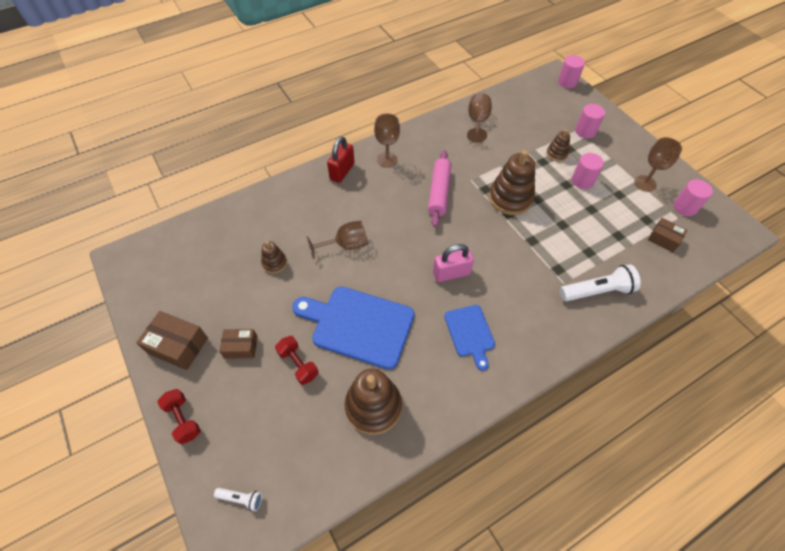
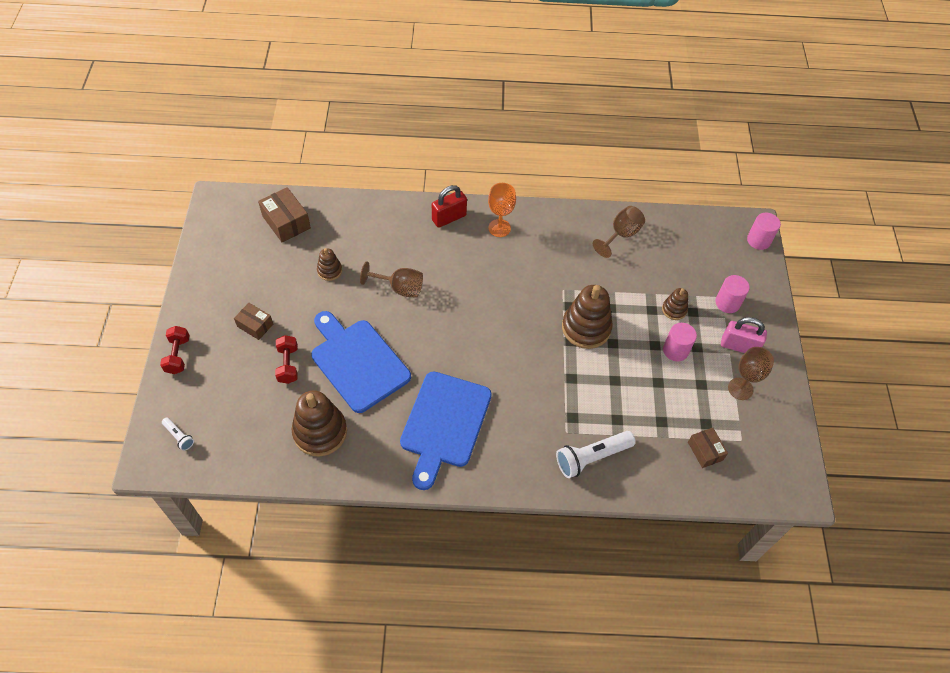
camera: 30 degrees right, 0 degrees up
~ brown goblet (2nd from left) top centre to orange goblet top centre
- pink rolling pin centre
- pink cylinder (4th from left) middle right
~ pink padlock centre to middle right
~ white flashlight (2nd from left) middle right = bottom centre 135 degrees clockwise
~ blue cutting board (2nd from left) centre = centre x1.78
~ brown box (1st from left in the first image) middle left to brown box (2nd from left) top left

**PROBLEM DETAILS:** No line before the one with "centre = centre x1.78" belongs in the answer; copy that line and the rest of the records exactly.

**WRITTEN RESPONSE:**
~ blue cutting board (2nd from left) centre = centre x1.78
~ brown box (1st from left in the first image) middle left to brown box (2nd from left) top left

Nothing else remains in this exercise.